▸ **Task description**: The full set of lines below has to be duplicated exactly, with no picture kept.

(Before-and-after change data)
□ □ □ □ □

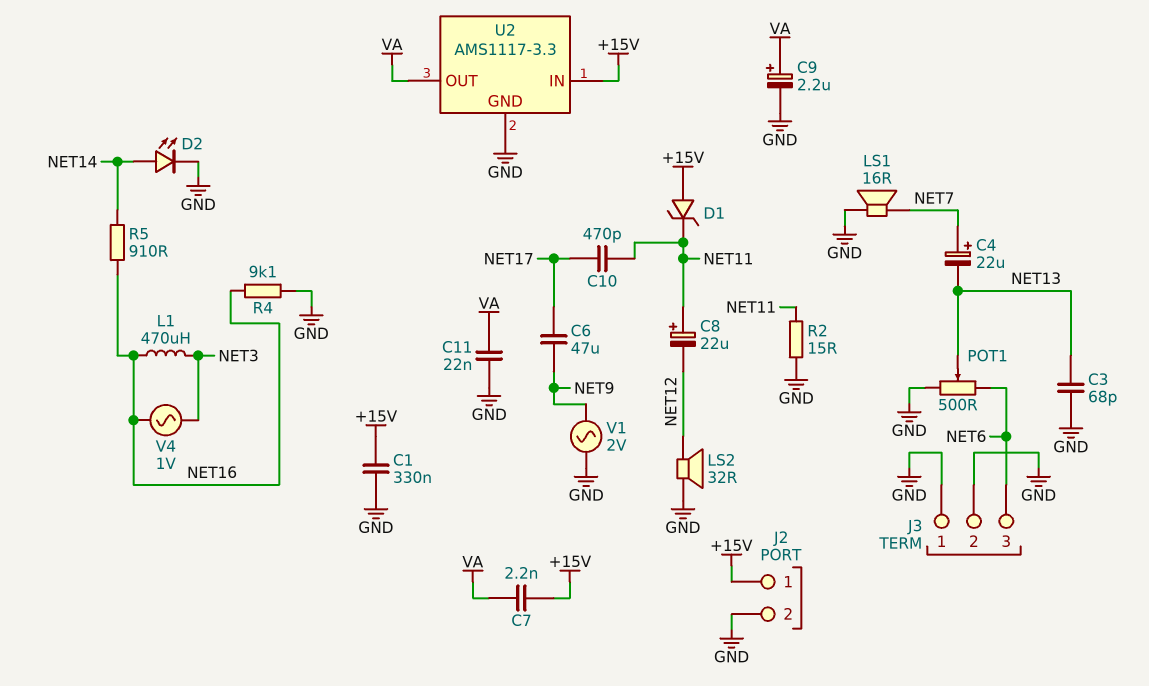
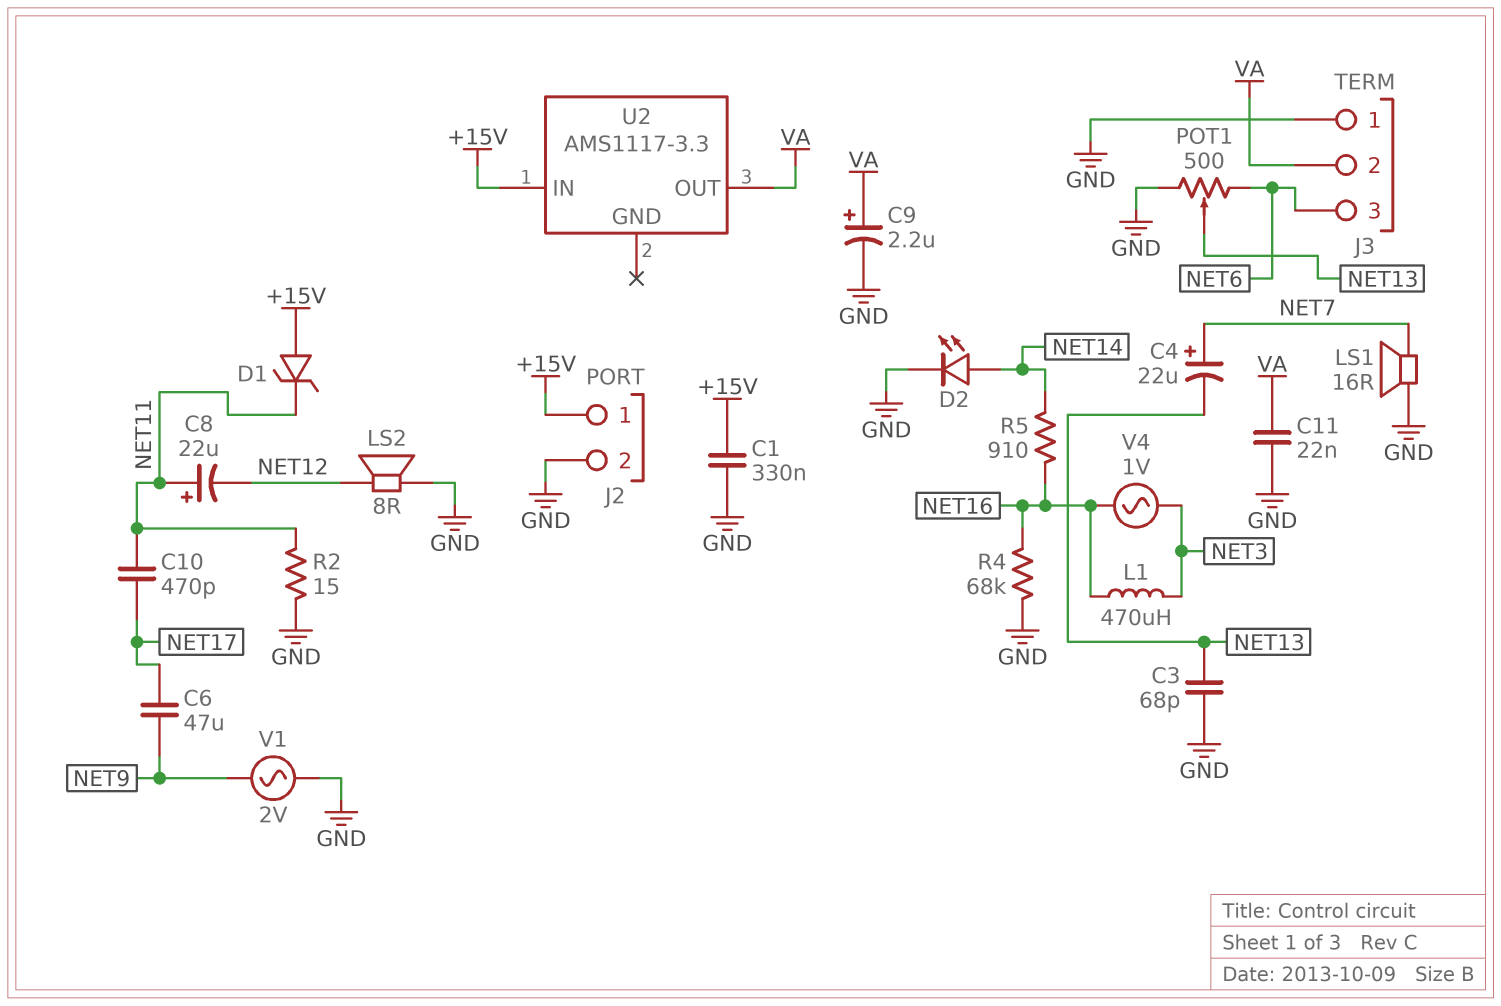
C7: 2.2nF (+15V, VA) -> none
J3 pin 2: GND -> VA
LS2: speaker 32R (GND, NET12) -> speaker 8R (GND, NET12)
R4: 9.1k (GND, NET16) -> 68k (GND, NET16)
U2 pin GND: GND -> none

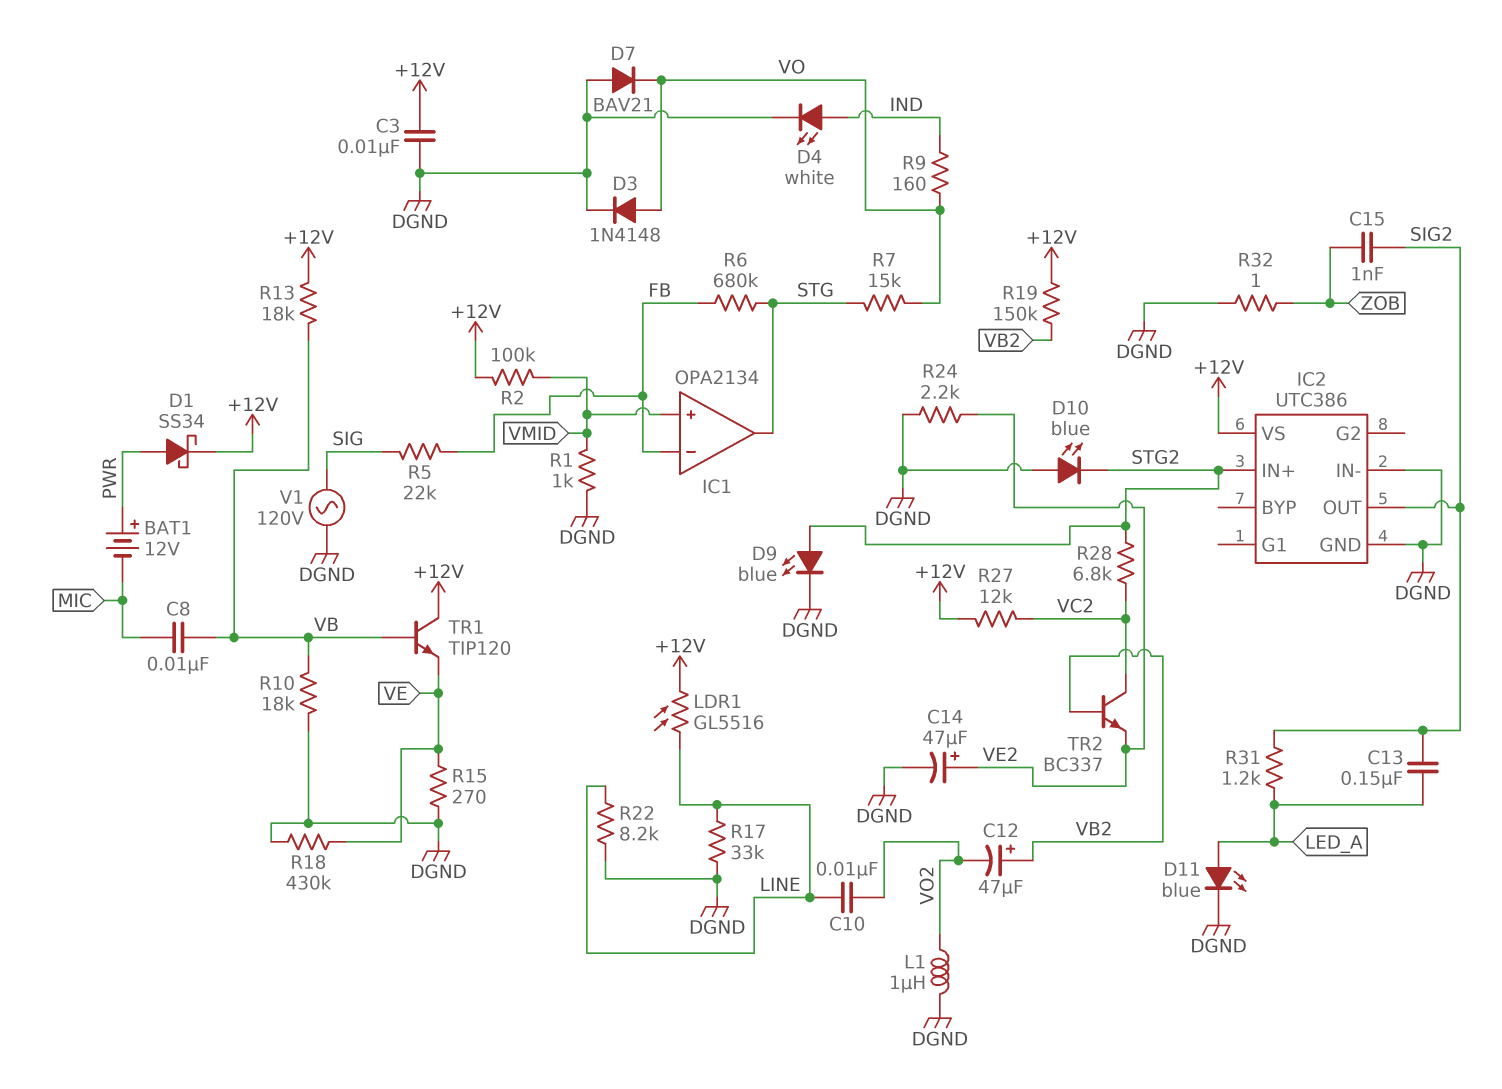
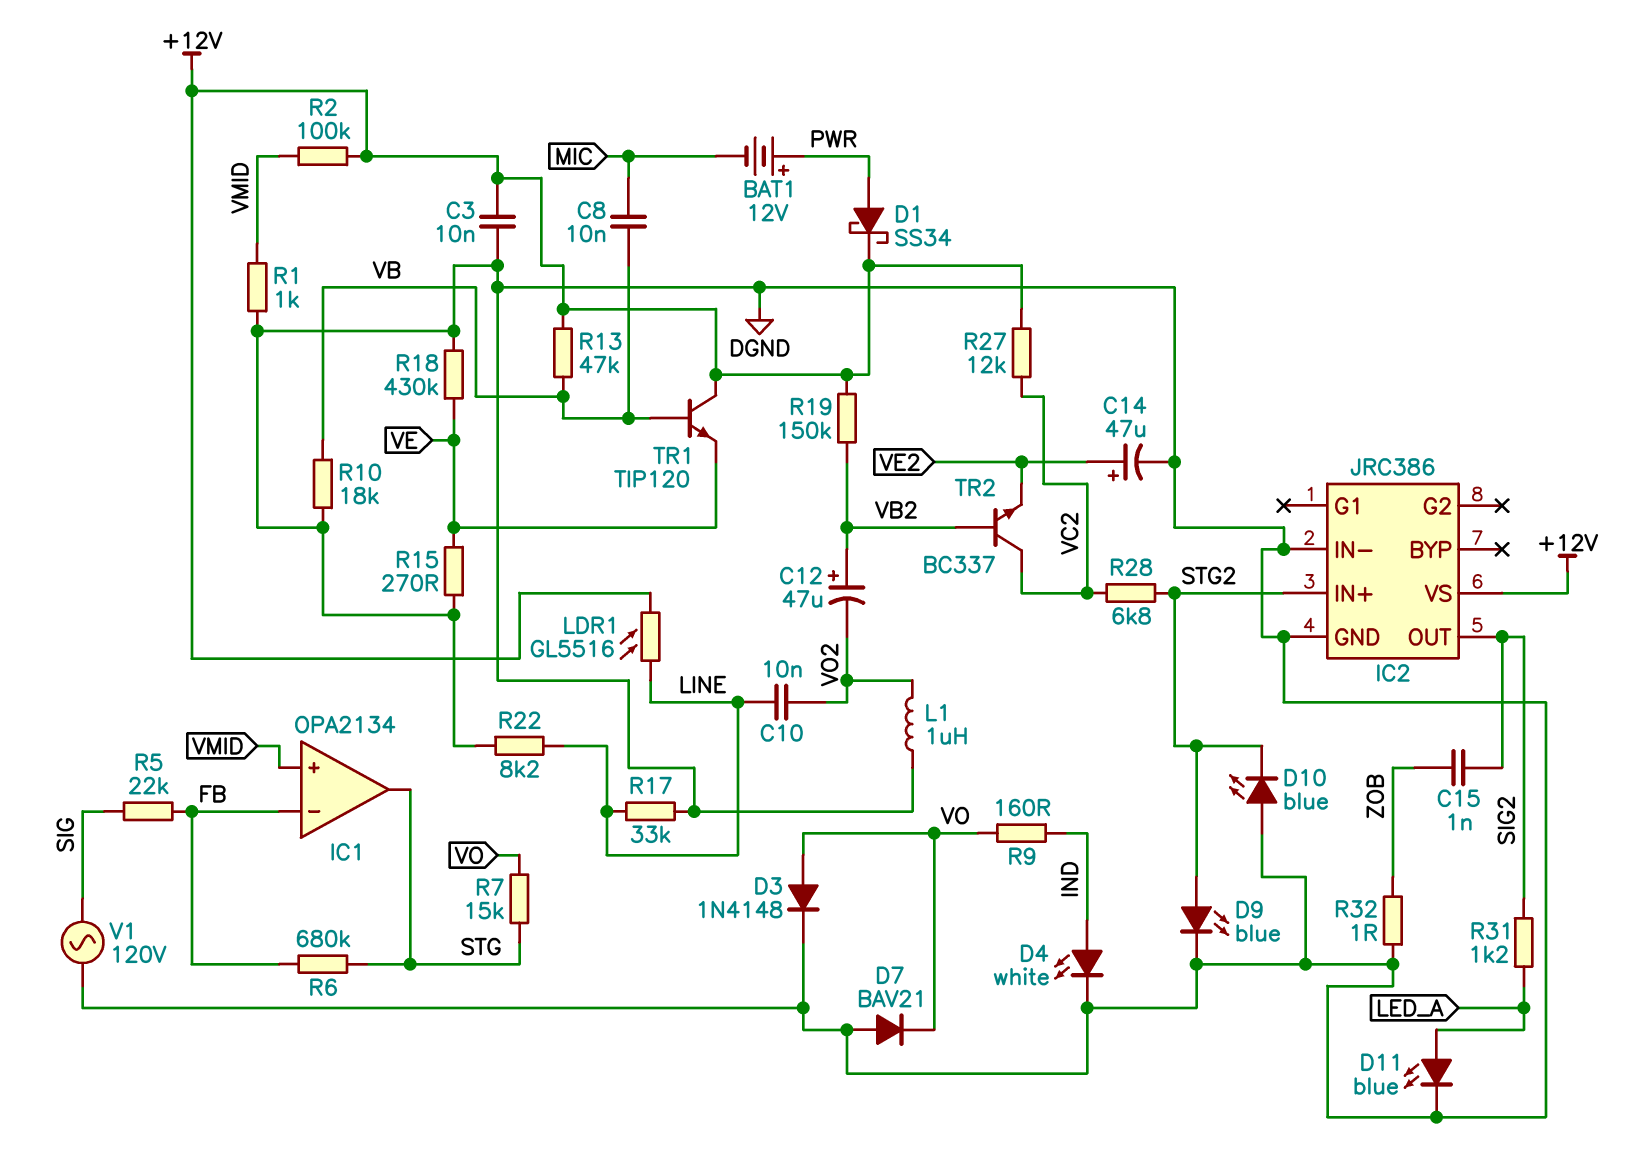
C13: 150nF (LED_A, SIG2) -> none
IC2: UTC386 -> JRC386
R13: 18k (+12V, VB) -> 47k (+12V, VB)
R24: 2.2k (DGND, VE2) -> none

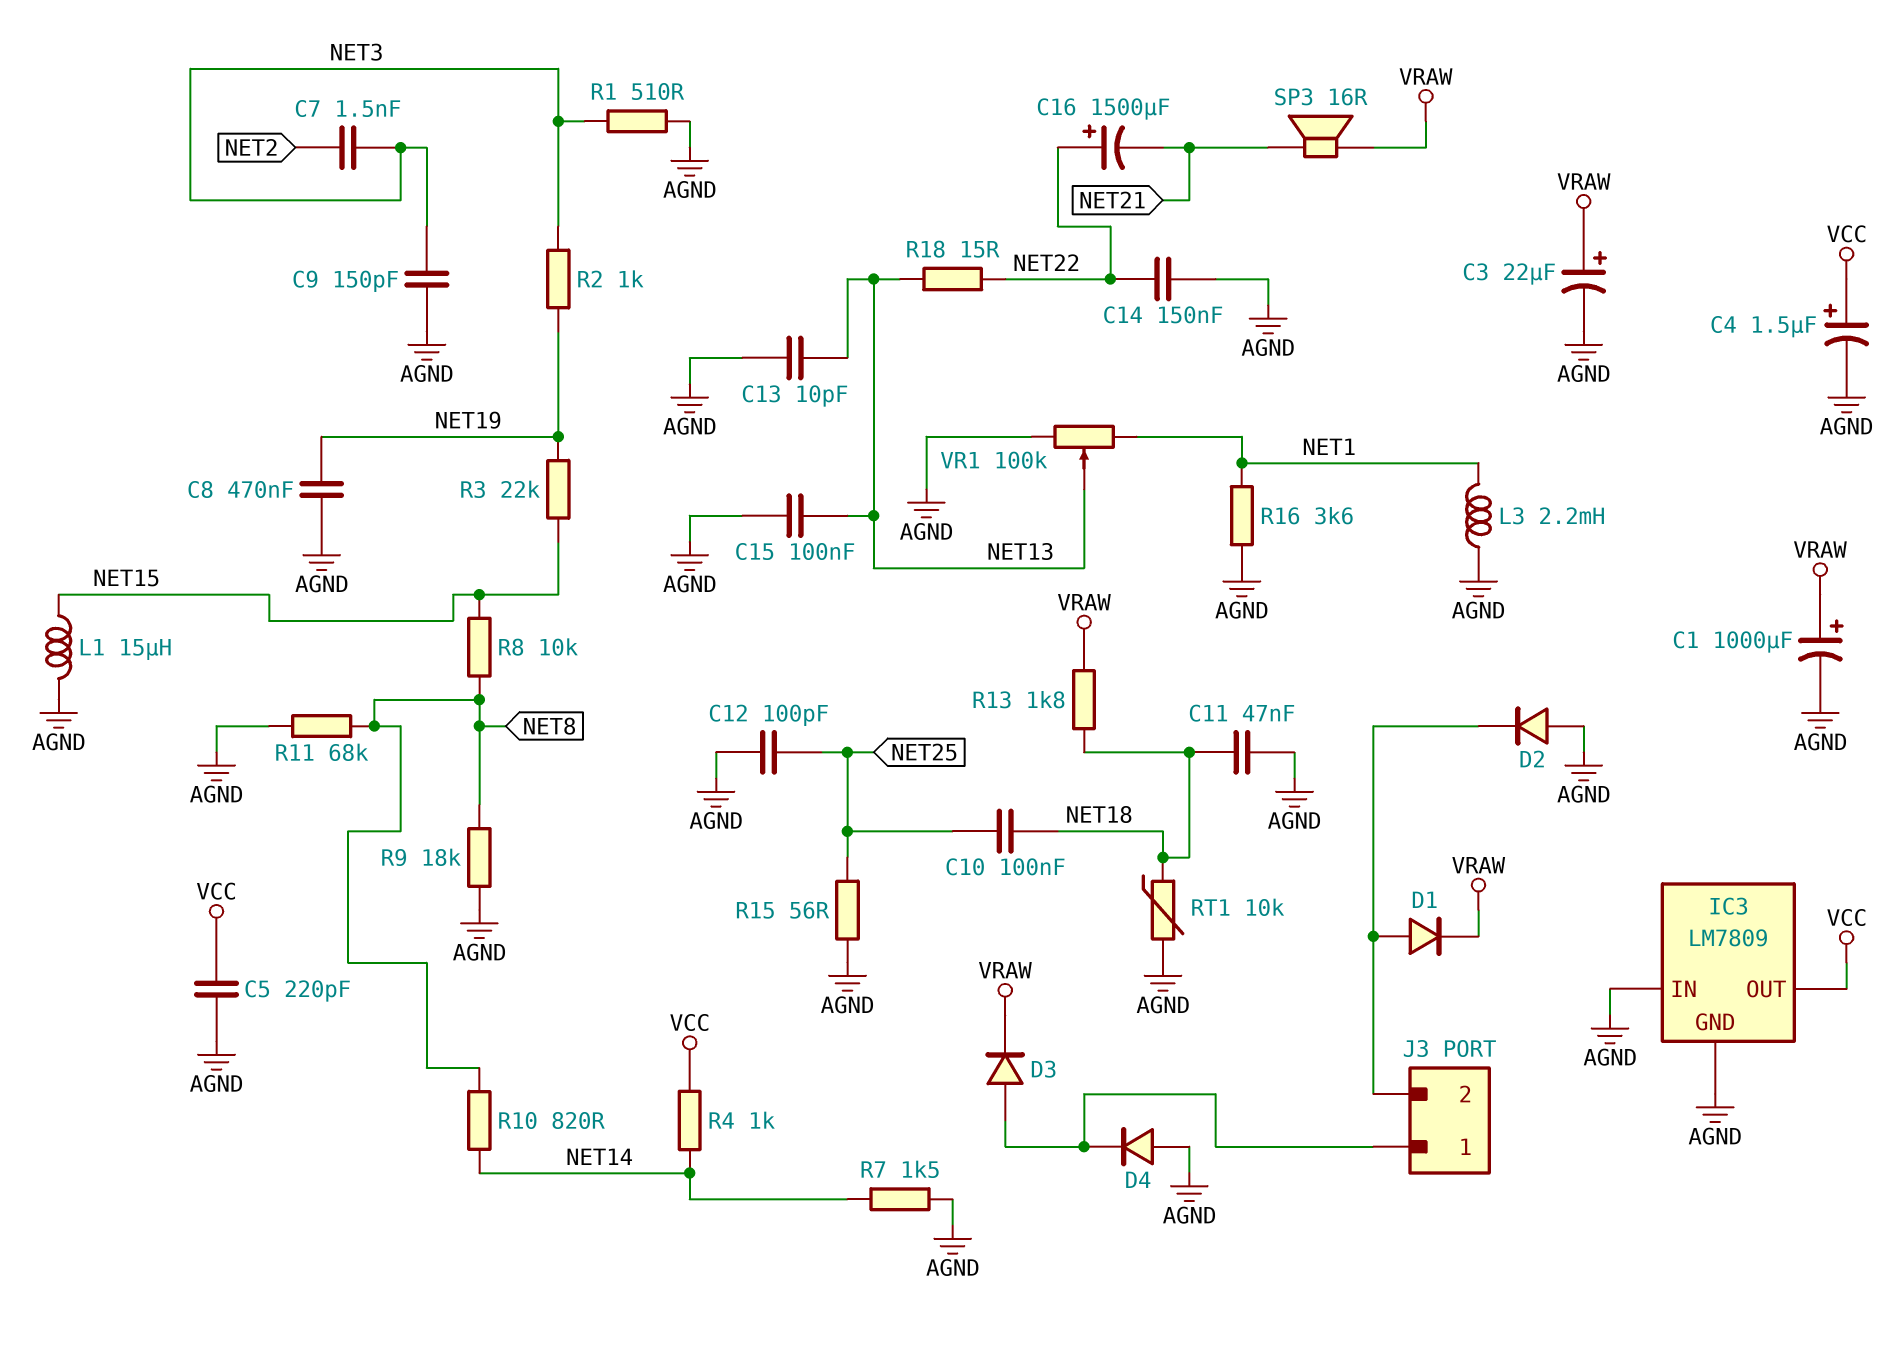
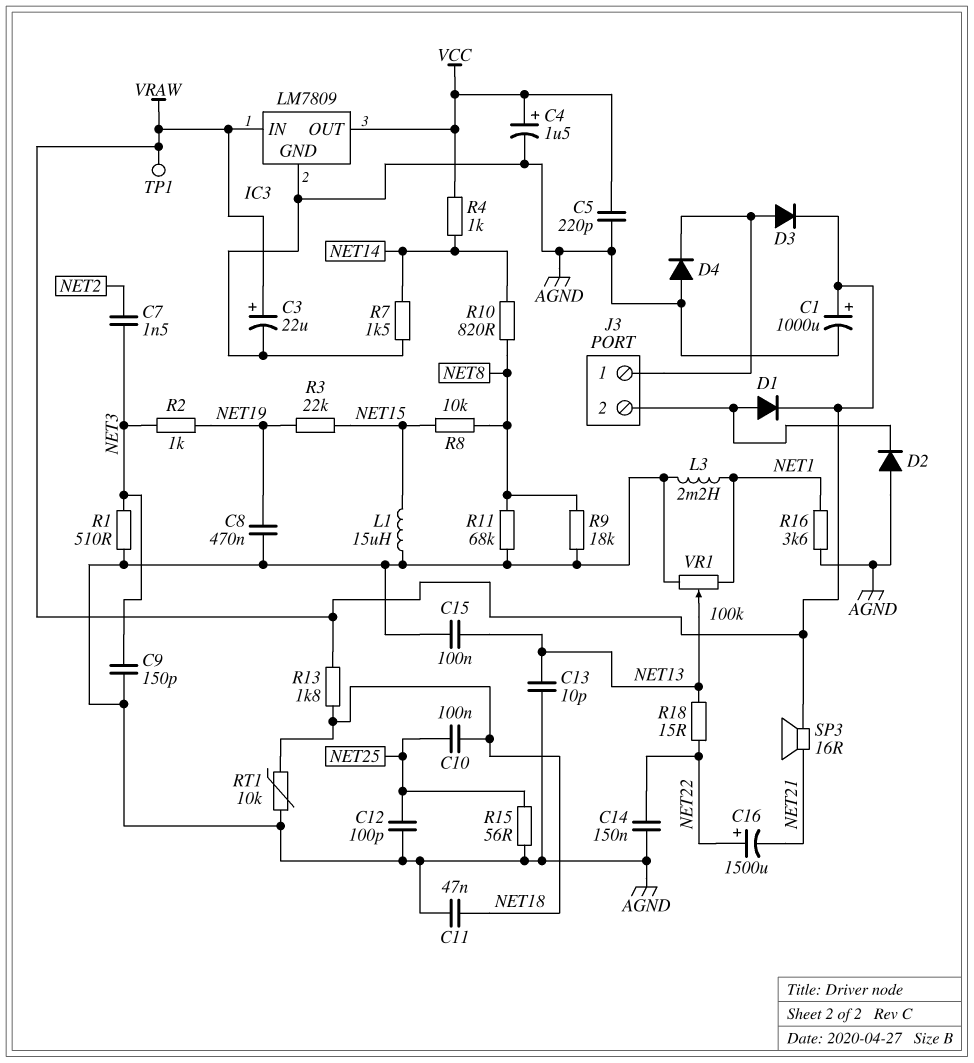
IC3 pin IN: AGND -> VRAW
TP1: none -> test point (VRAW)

□ □ □ □ □

▸ **Expected output**:
C7: 2.2nF (+15V, VA) -> none
J3 pin 2: GND -> VA
LS2: speaker 32R (GND, NET12) -> speaker 8R (GND, NET12)
R4: 9.1k (GND, NET16) -> 68k (GND, NET16)
U2 pin GND: GND -> none

C13: 150nF (LED_A, SIG2) -> none
IC2: UTC386 -> JRC386
R13: 18k (+12V, VB) -> 47k (+12V, VB)
R24: 2.2k (DGND, VE2) -> none

IC3 pin IN: AGND -> VRAW
TP1: none -> test point (VRAW)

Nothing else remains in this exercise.